# INFORMATION
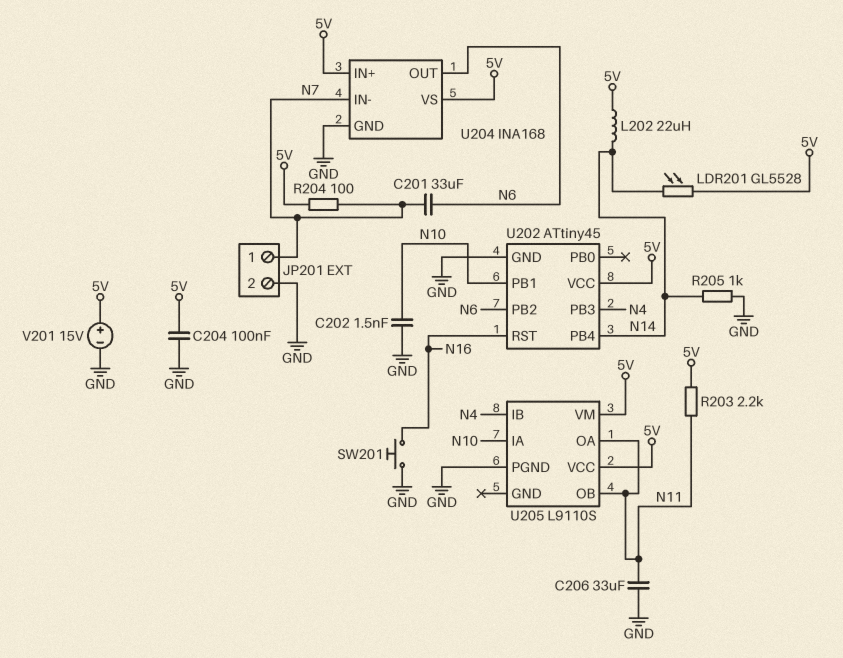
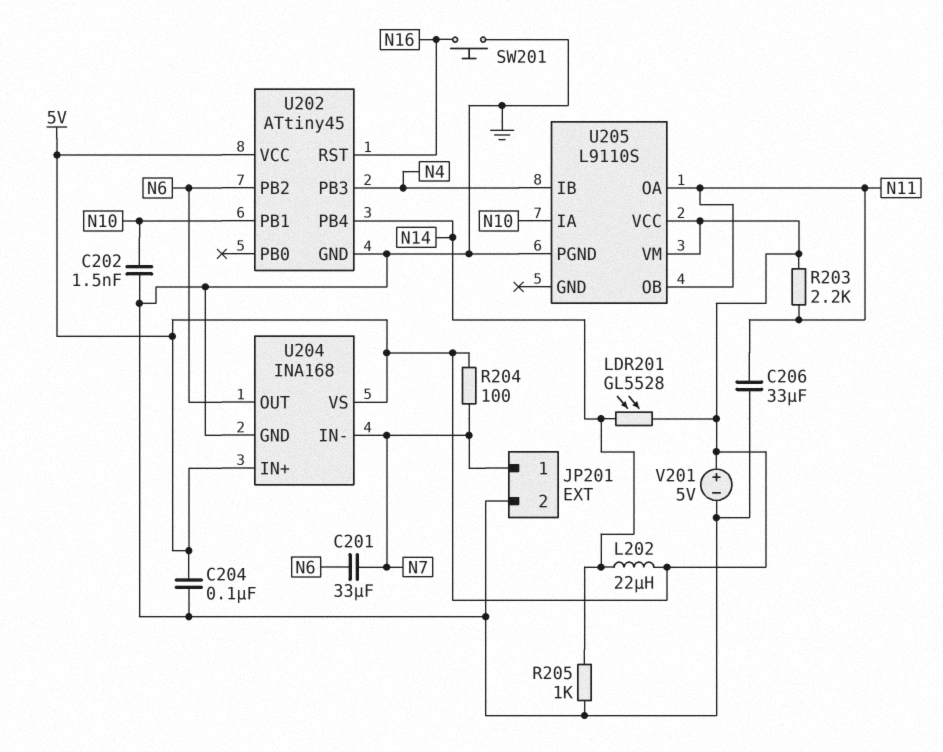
V201: 15V (plus 5V, minus GND) -> 5V (plus 5V, minus GND)

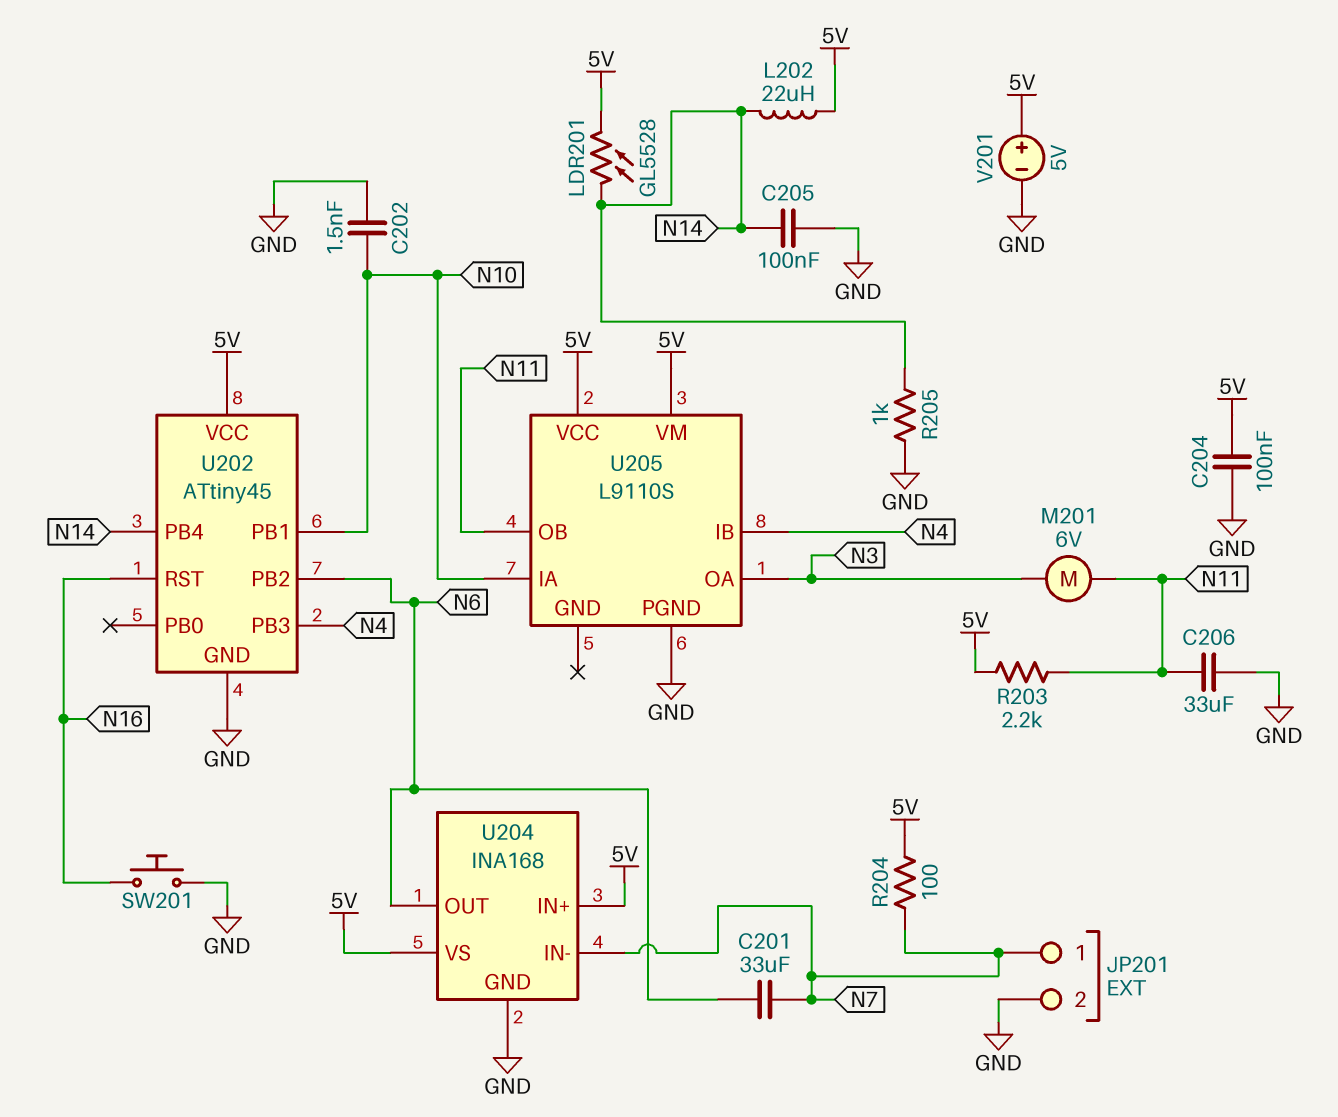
C205: none -> 100nF (GND, N14)
M201: none -> motor 6V (N3, N11)
U205 pin OA: N11 -> N3

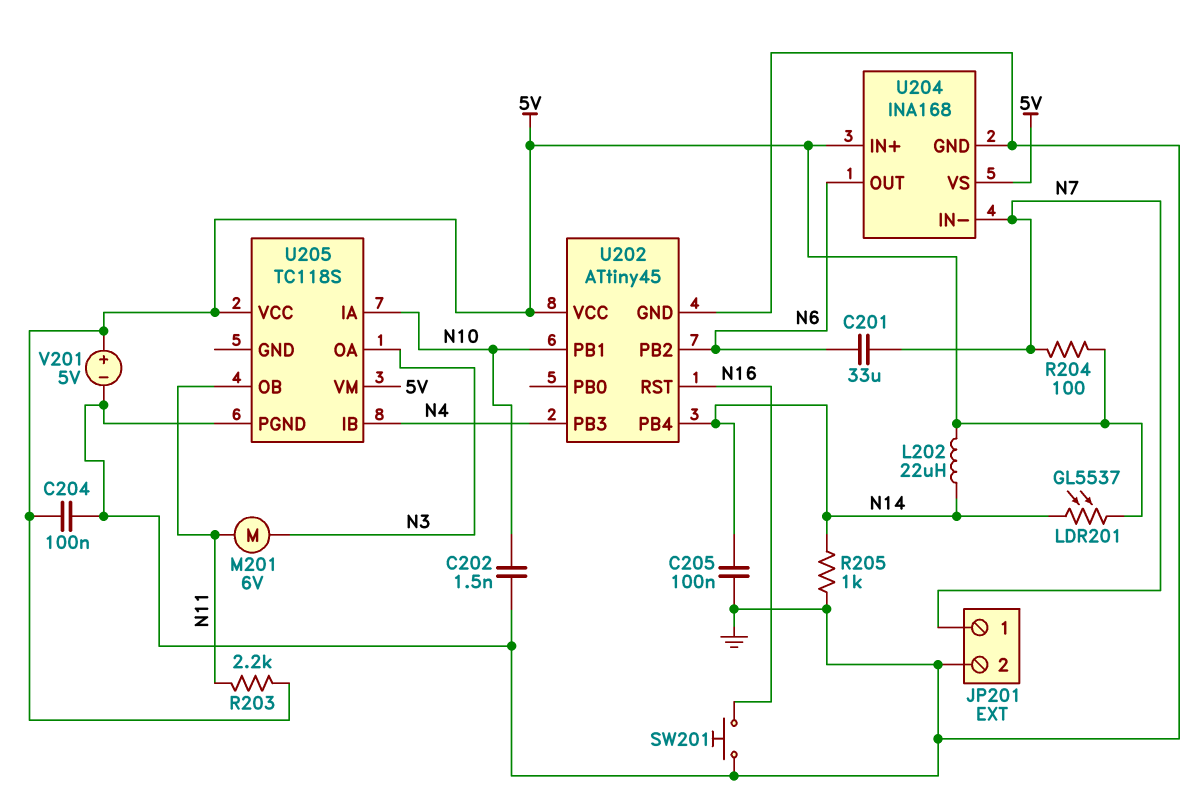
C206: 33uF (GND, N11) -> none
LDR201: GL5528 (5V, N14) -> GL5537 (5V, N14)
U205: L9110S -> TC118S

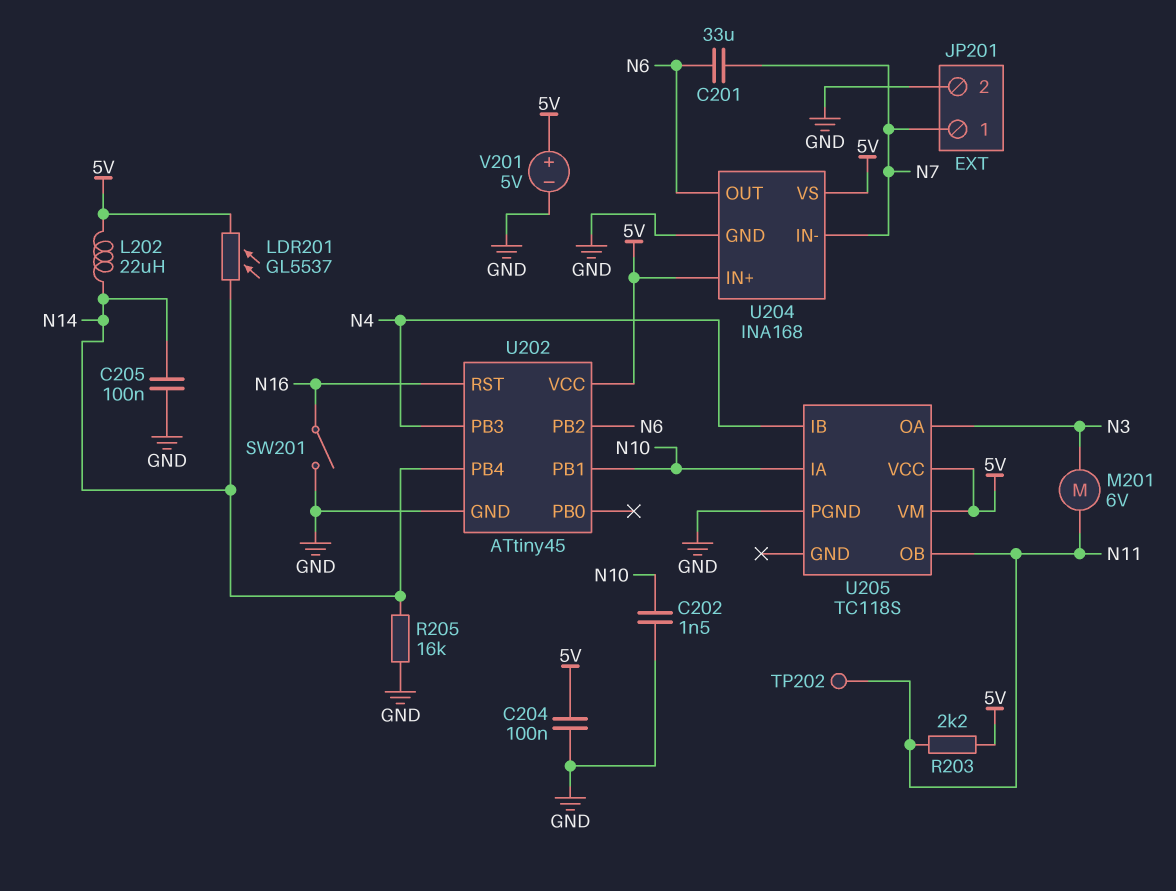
R204: 100 (5V, N7) -> none
R205: 1k (GND, N14) -> 16k (GND, N14)
SW201: button (GND, N16) -> switch (GND, N16)
TP202: none -> test point (N11)

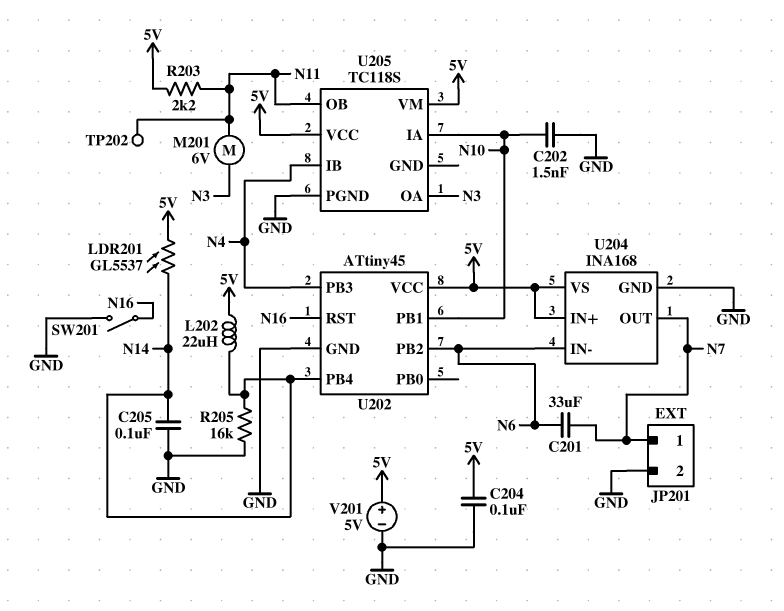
U204 pin IN-: N7 -> N6
U204 pin OUT: N6 -> N7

# WORK INSTRUCTION
From the entries above, copy every line where the word "none" shows up.

# TASK RESPONSE
C205: none -> 100nF (GND, N14)
M201: none -> motor 6V (N3, N11)
C206: 33uF (GND, N11) -> none
R204: 100 (5V, N7) -> none
TP202: none -> test point (N11)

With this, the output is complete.